Material for this task
______

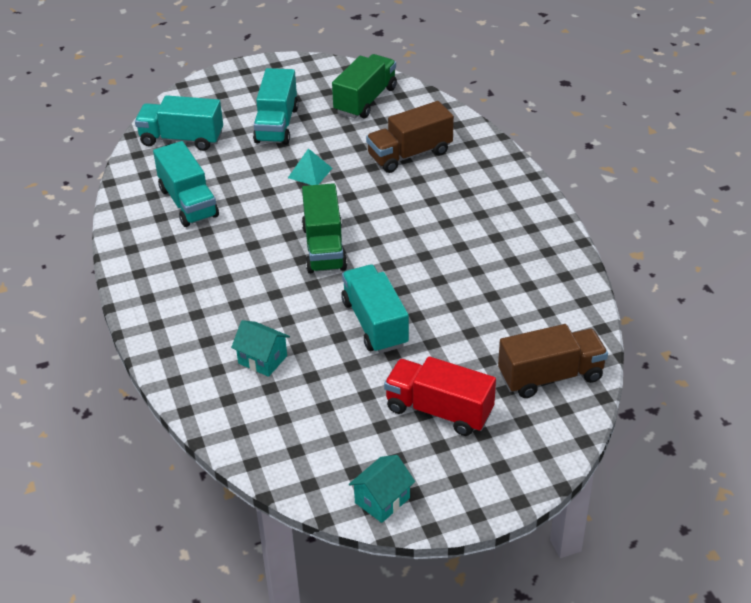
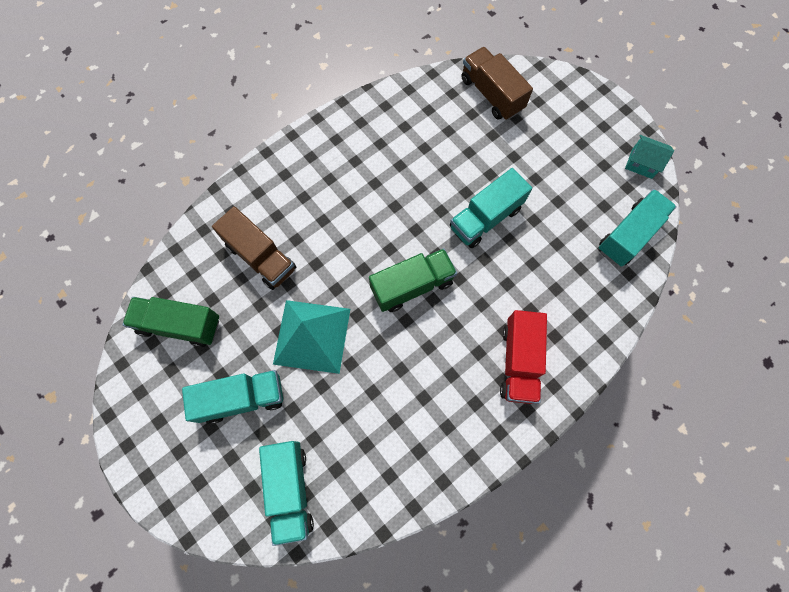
camera: 110 degrees left, 30 degrees up
turquoise truck [153,141,219,227] -> turquoise truck moved to [599,189,677,267]
turquoise house [231,320,290,377] -> none
turquoise pyramid [288,148,332,185] -> turquoise pyramid [273,300,350,374], size x2.05
red truck [384,356,496,436] -> red truck moved to [500,310,547,404]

______

Task to complete
Line count for the string "turquoise": say how many lines in the listing contain it, and add nothing.

Task answer
3